-- Source material follows --

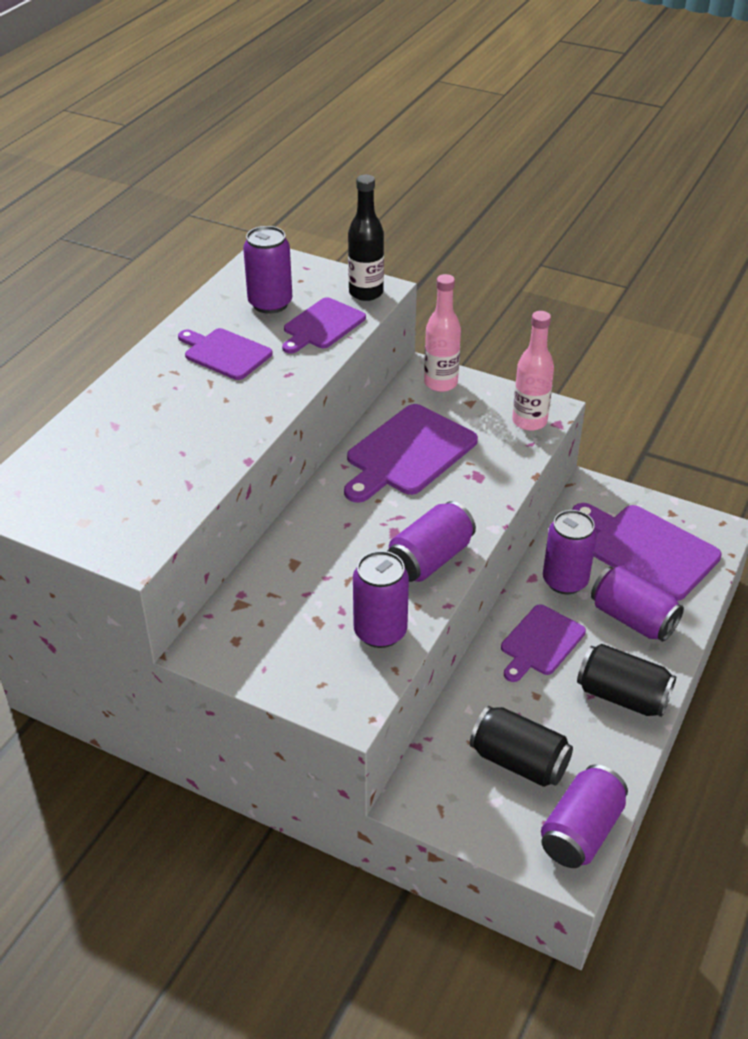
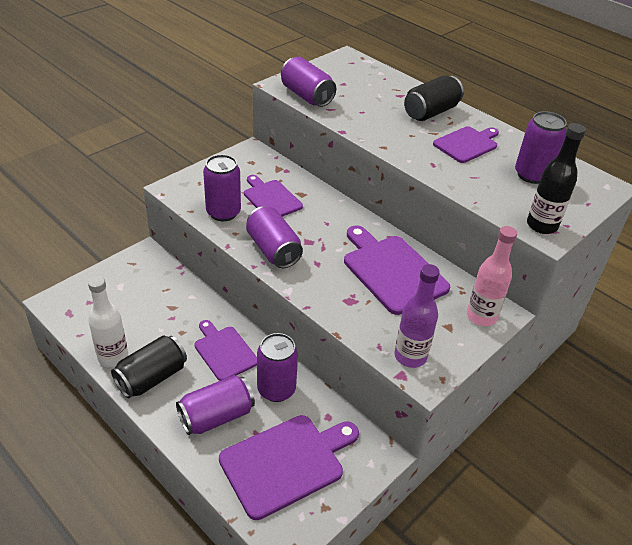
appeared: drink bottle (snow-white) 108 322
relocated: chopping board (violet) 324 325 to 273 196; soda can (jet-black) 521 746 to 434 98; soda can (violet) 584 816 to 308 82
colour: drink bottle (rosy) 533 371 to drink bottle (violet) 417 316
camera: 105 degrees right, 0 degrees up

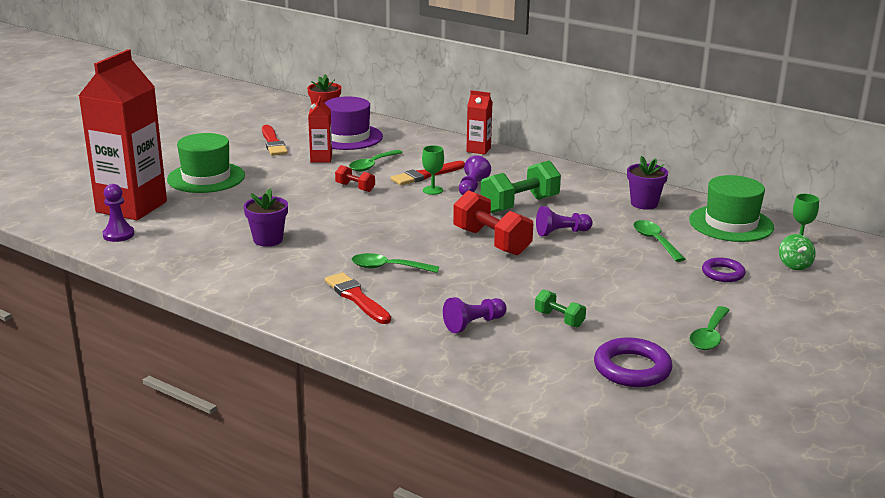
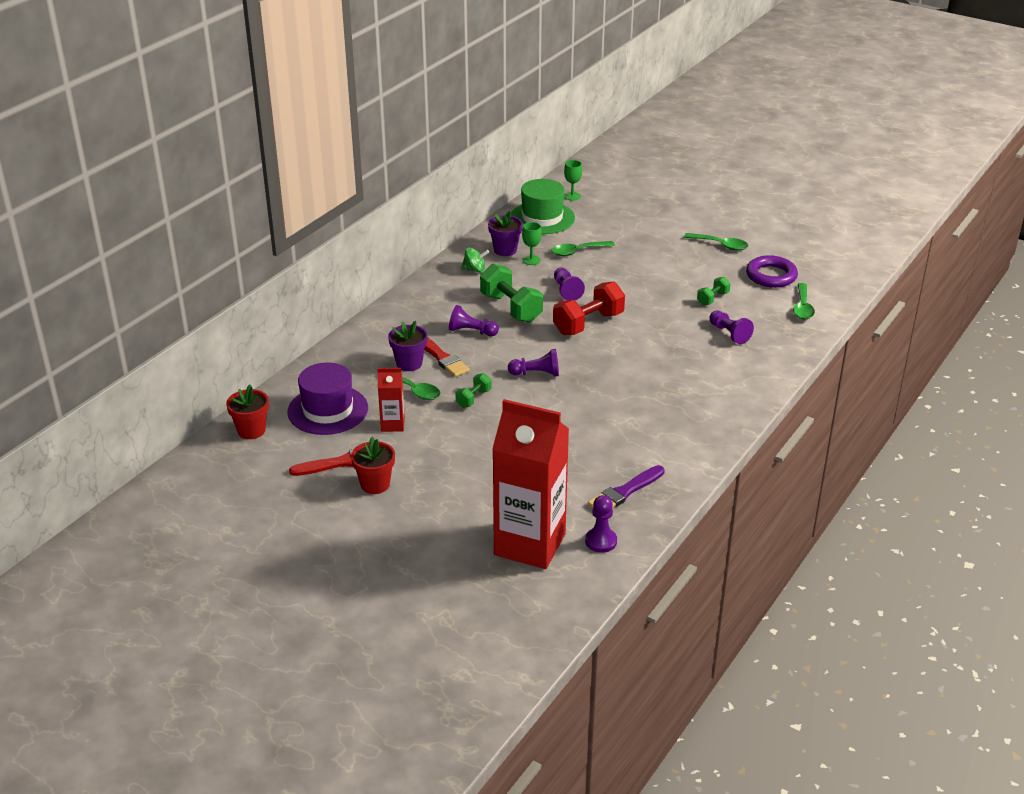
missing: carton (red) 479 122; hat (leaf-green) 206 163; torus (violet) 724 270; brush (red) 358 298
appeared: game pawn (violet) 533 363; plant pot (red) 373 465; brush (violet) 626 486
relocated: wine glass (leaf-green) 433 170 to 532 243; plant pot (violet) 266 217 to 408 346; whirligig (leaf-green) 797 252 to 475 260; tablespoon (leaf-green) 395 263 to 804 301
colour: dumbbell (red) 355 178 to dumbbell (leaf-green) 473 390
camera: 90 degrees left, 10 degrees up

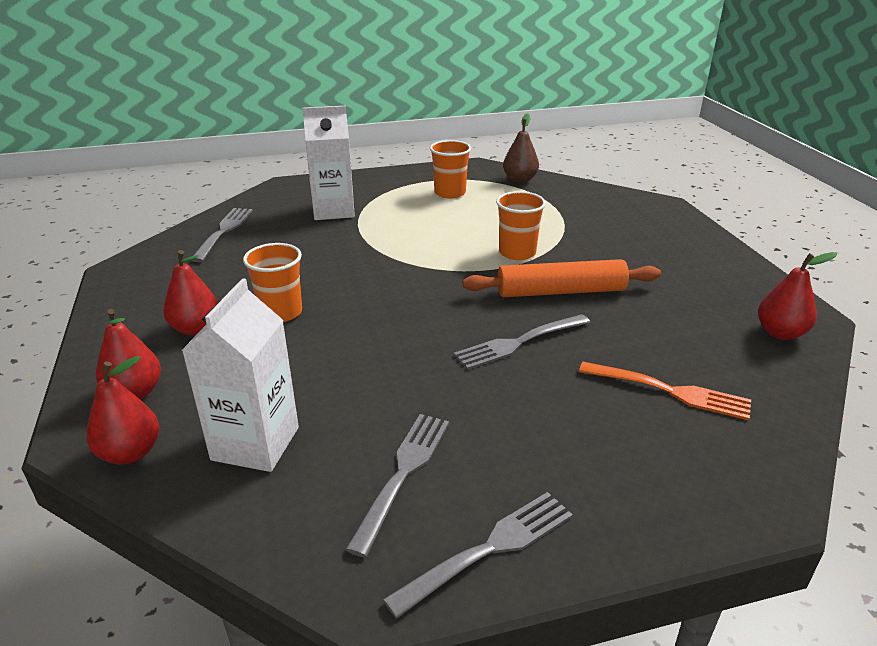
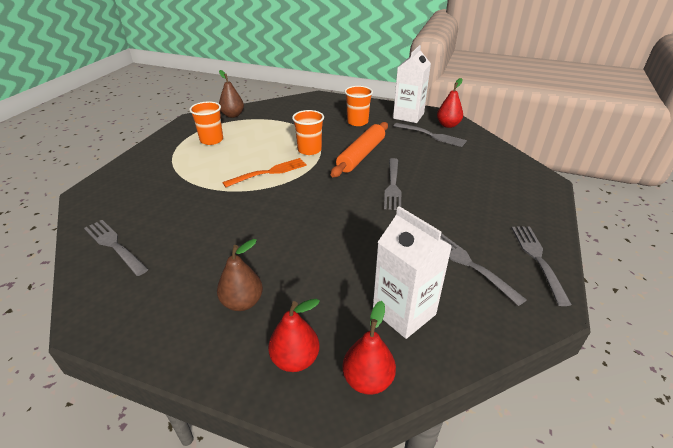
appeared: table fork (ash-grey) 430 135
relocated: carton (snow-white) 329 163 to 412 84; beaker (orange) 272 282 to 358 106; table fork (orange) 665 391 to 264 172
colour: pear (red) 190 292 to pear (russet) 240 275
camera: 55 degrees left, 5 degrees up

-- Source material concluded --

* [What is required] Begin at the line containing "colour: pear (red)" and reproduce each line through the end of the records above.

* [Result of the task]
colour: pear (red) 190 292 to pear (russet) 240 275
camera: 55 degrees left, 5 degrees up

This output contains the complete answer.